Assignment:
From the listing below, copy each line that contains the word "board".

Provided data:
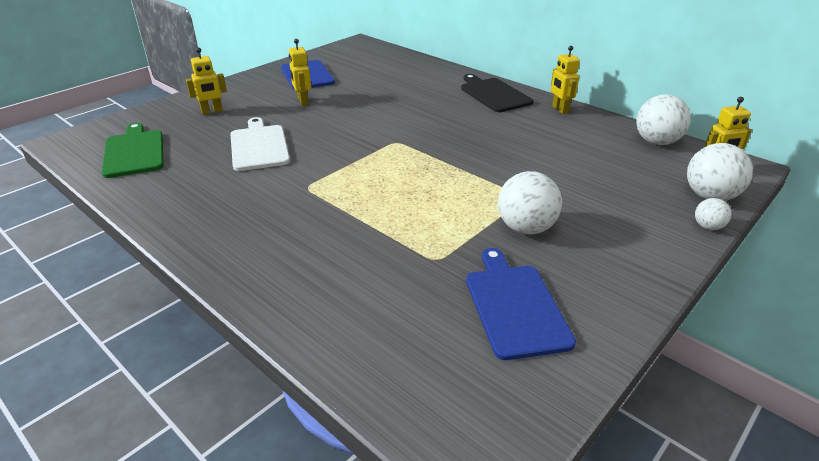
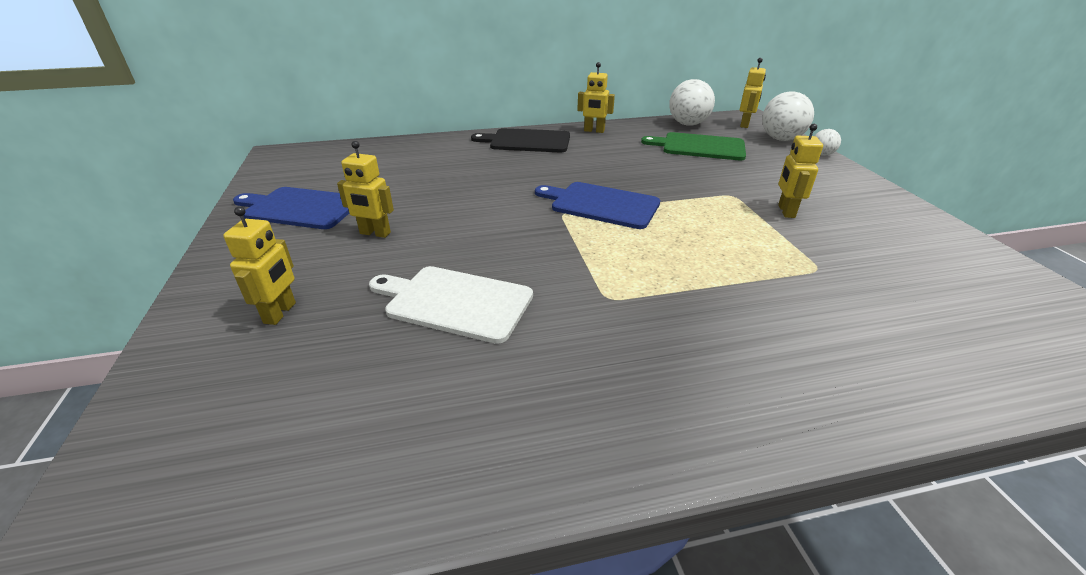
camera: 55 degrees left, 0 degrees up
(134, 152) = (294, 443): green cutting board -> green cutting board (699, 147)
(515, 306) = (910, 258): blue cutting board -> blue cutting board (601, 205)
(525, 228) = (786, 211): white ball -> yellow robot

Reply:
(134, 152) = (294, 443): green cutting board -> green cutting board (699, 147)
(515, 306) = (910, 258): blue cutting board -> blue cutting board (601, 205)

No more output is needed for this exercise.